Task statement - In the material below, the lines containing the word "NMOS" are required; copy each of them.

Source material -
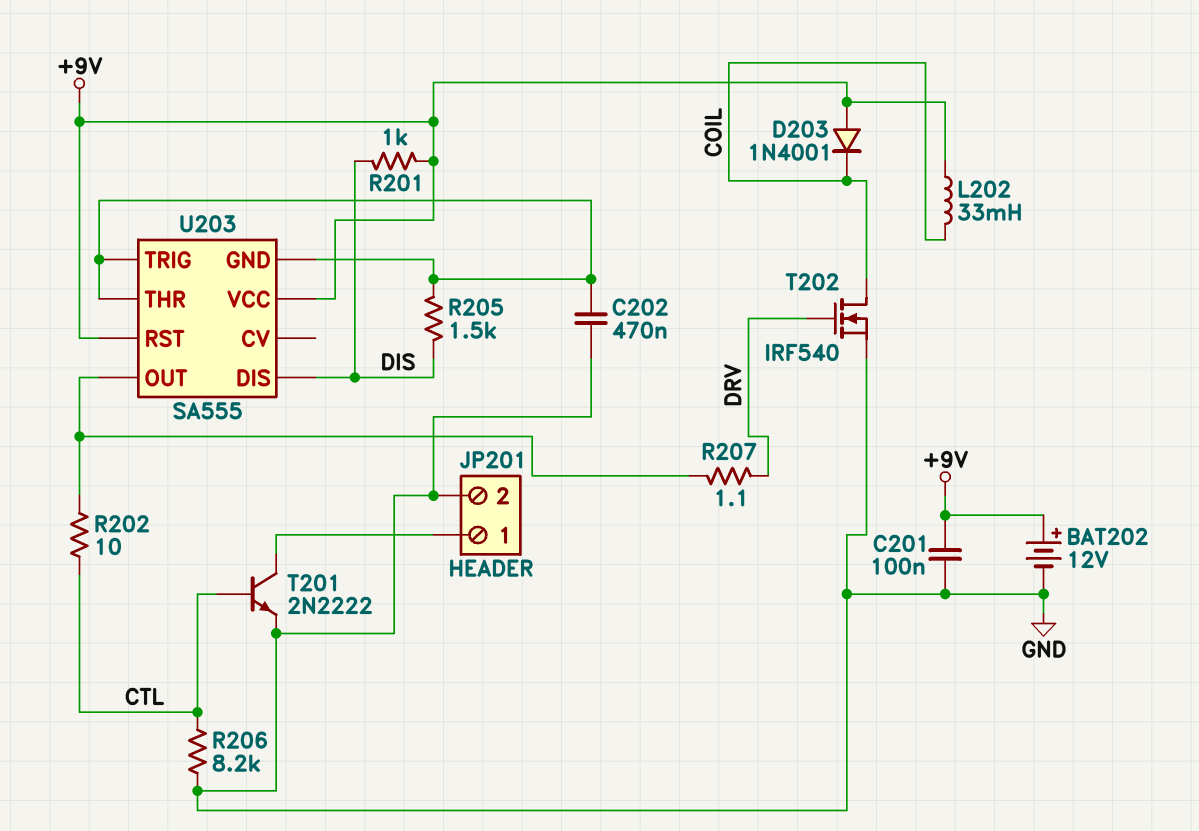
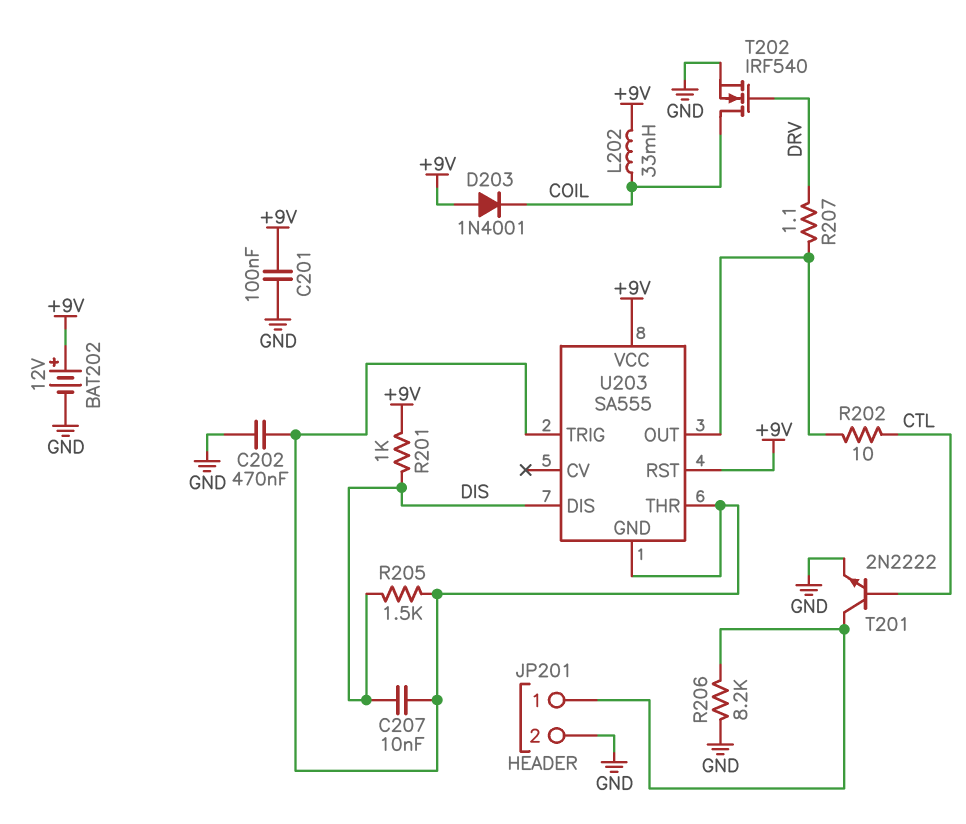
C207: none -> 10nF (DIS, U203/GND)
R206: 8.2k (CTL, GND) -> 8.2k (GND, JP201/1)

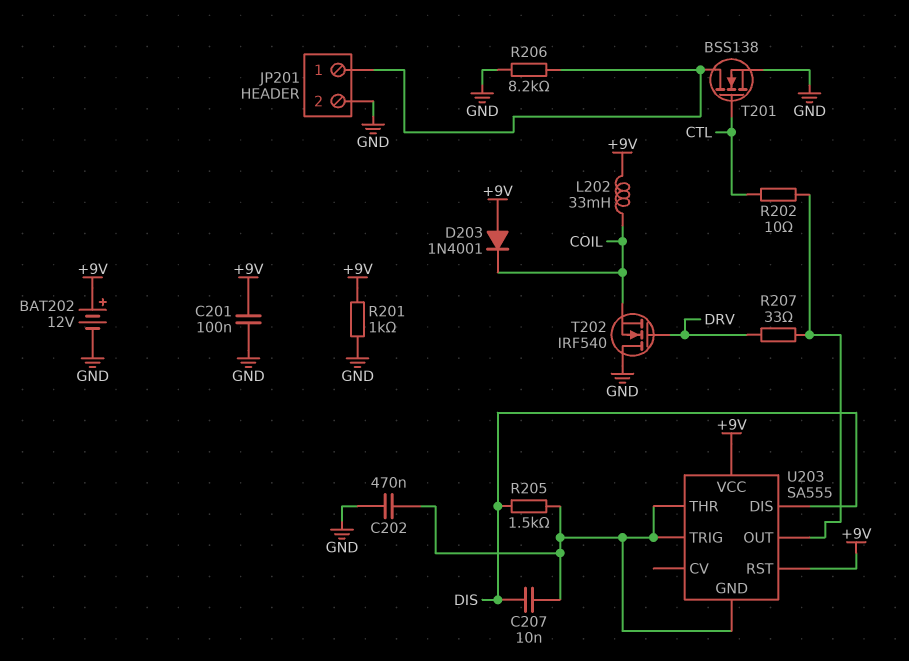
R201: 1k (+9V, DIS) -> 1k (+9V, GND)
R207: 1.1 (DRV, U203/OUT) -> 33 (DRV, U203/OUT)
T201: NPN 2N2222 (B CTL, C JP201/1, E GND) -> NMOS BSS138 (G CTL, D JP201/1, S GND)
T202: NMOS IRF540 (G DRV, D COIL, S GND) -> NMOS IRF540 (G DRV, D GND, S COIL)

Task answer -
T201: NPN 2N2222 (B CTL, C JP201/1, E GND) -> NMOS BSS138 (G CTL, D JP201/1, S GND)
T202: NMOS IRF540 (G DRV, D COIL, S GND) -> NMOS IRF540 (G DRV, D GND, S COIL)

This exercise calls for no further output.